To do =>
Omit every image, and transcribe the remaining entries exactly as given.

[Object correspondence data]
--------------------------------

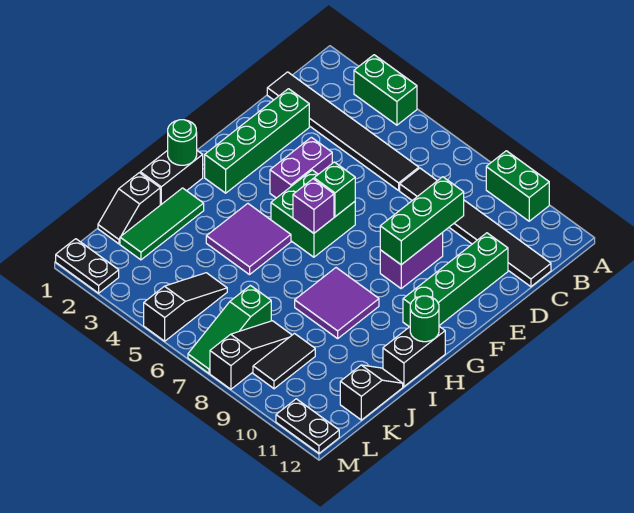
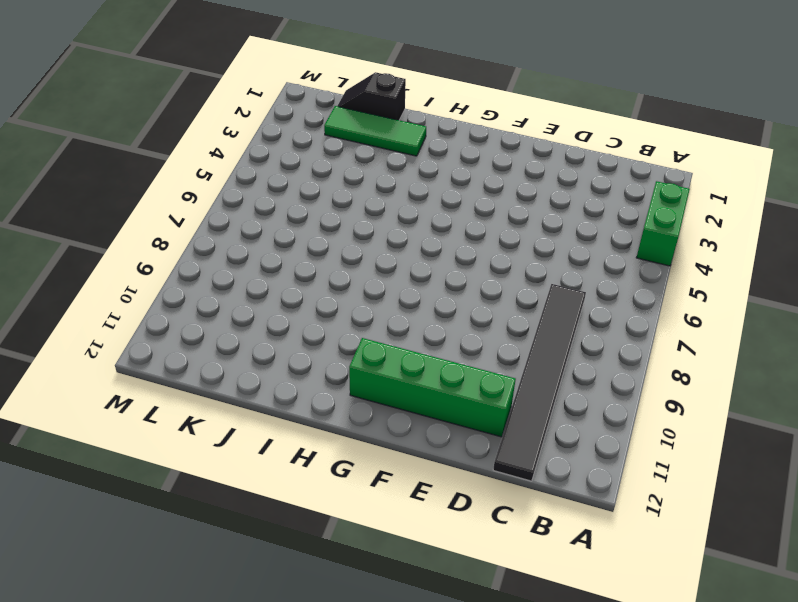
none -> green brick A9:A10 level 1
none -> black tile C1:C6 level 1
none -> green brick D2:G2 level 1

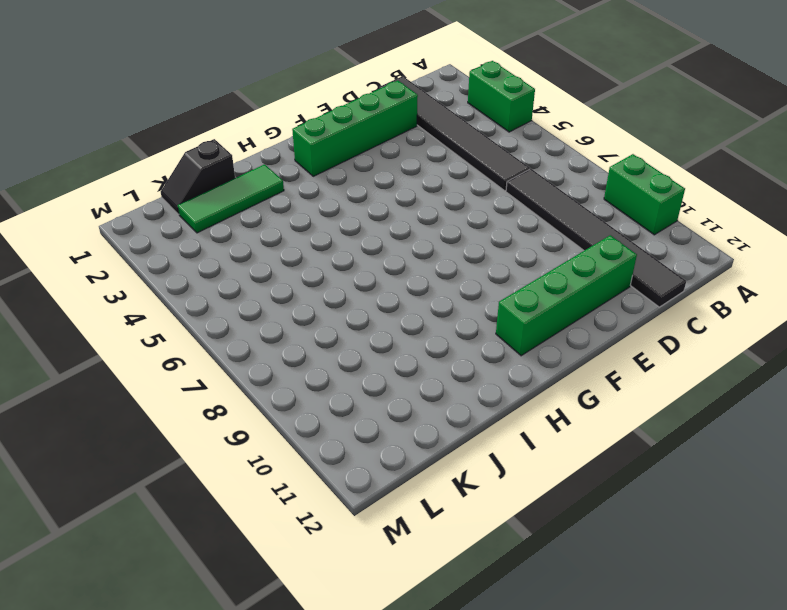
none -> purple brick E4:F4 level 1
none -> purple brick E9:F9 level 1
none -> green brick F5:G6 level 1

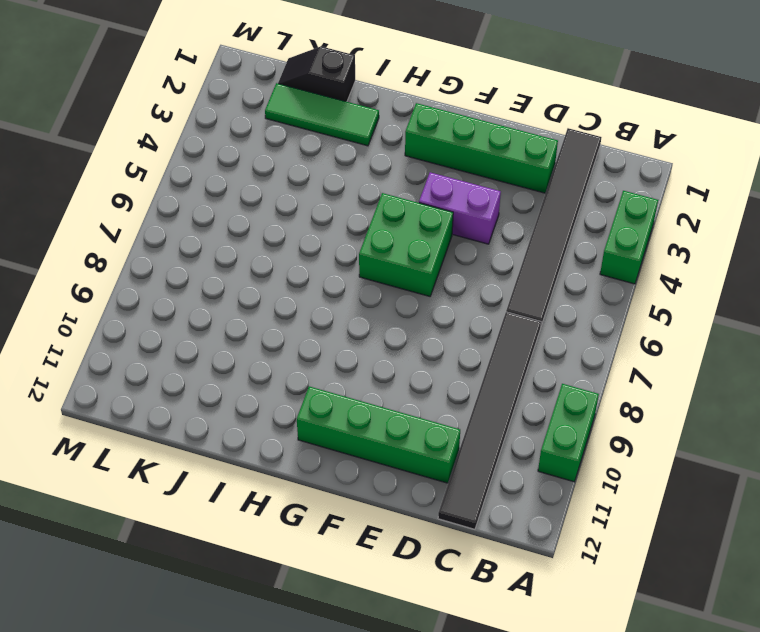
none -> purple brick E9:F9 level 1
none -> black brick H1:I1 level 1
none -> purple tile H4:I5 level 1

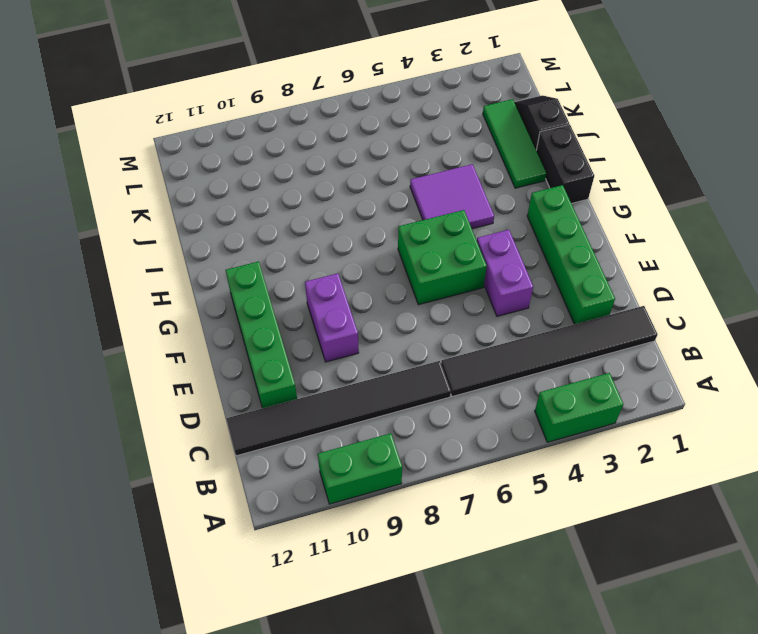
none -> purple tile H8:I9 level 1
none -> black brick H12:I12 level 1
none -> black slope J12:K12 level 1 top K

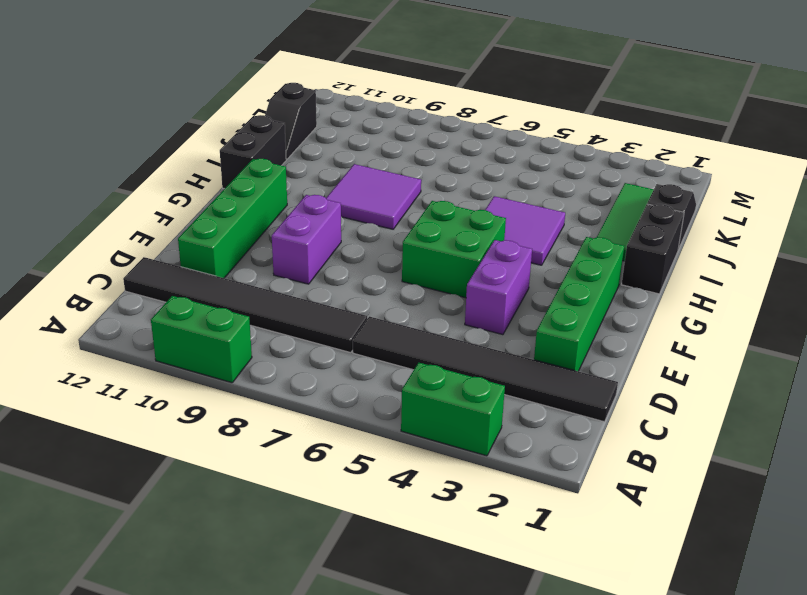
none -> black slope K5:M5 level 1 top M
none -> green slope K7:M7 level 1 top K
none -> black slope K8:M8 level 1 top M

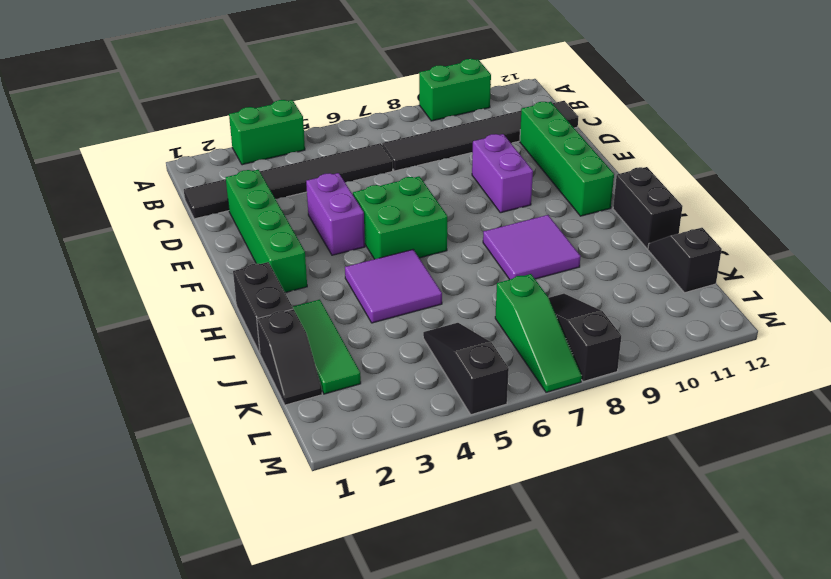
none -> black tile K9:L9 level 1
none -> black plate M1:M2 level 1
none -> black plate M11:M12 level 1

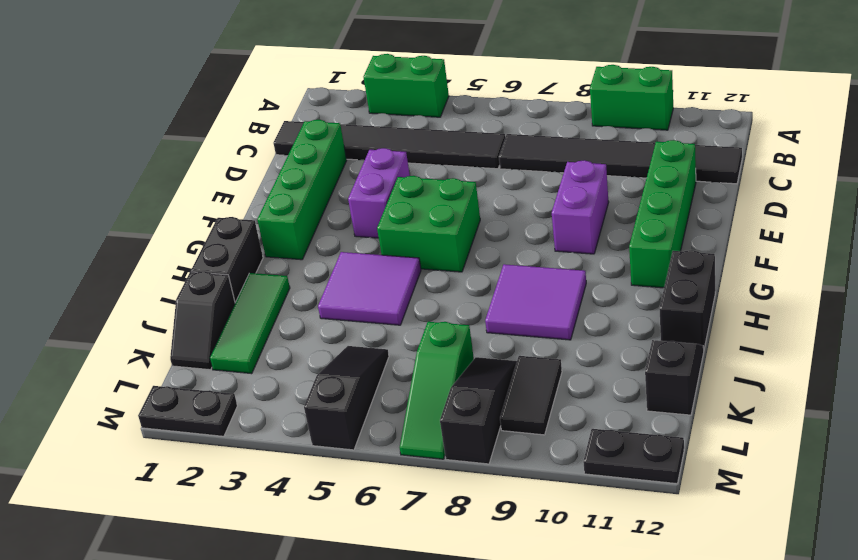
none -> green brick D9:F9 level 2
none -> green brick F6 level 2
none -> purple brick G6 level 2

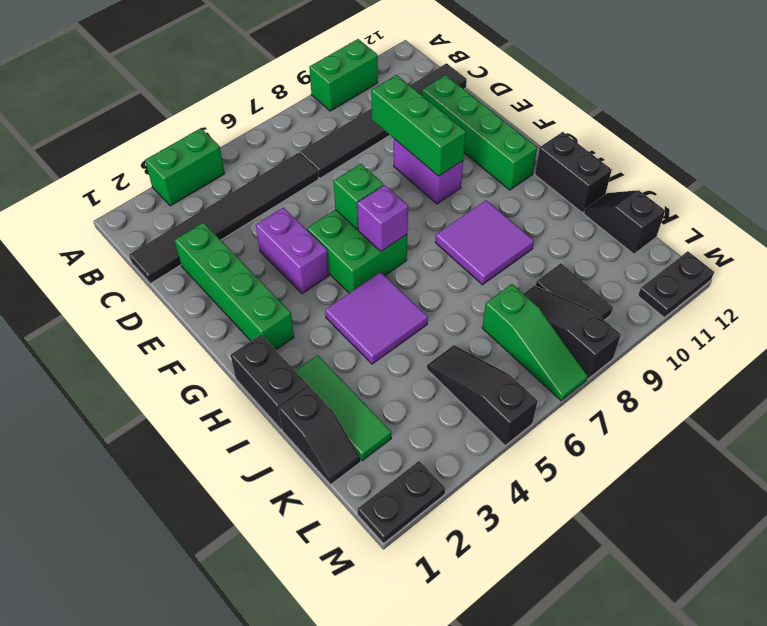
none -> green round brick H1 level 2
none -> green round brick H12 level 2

--------------------------------

Output for this task =>
none -> green brick A9:A10 level 1
none -> black tile C1:C6 level 1
none -> green brick D2:G2 level 1

none -> purple brick E4:F4 level 1
none -> purple brick E9:F9 level 1
none -> green brick F5:G6 level 1

none -> purple brick E9:F9 level 1
none -> black brick H1:I1 level 1
none -> purple tile H4:I5 level 1

none -> purple tile H8:I9 level 1
none -> black brick H12:I12 level 1
none -> black slope J12:K12 level 1 top K

none -> black slope K5:M5 level 1 top M
none -> green slope K7:M7 level 1 top K
none -> black slope K8:M8 level 1 top M

none -> black tile K9:L9 level 1
none -> black plate M1:M2 level 1
none -> black plate M11:M12 level 1

none -> green brick D9:F9 level 2
none -> green brick F6 level 2
none -> purple brick G6 level 2

none -> green round brick H1 level 2
none -> green round brick H12 level 2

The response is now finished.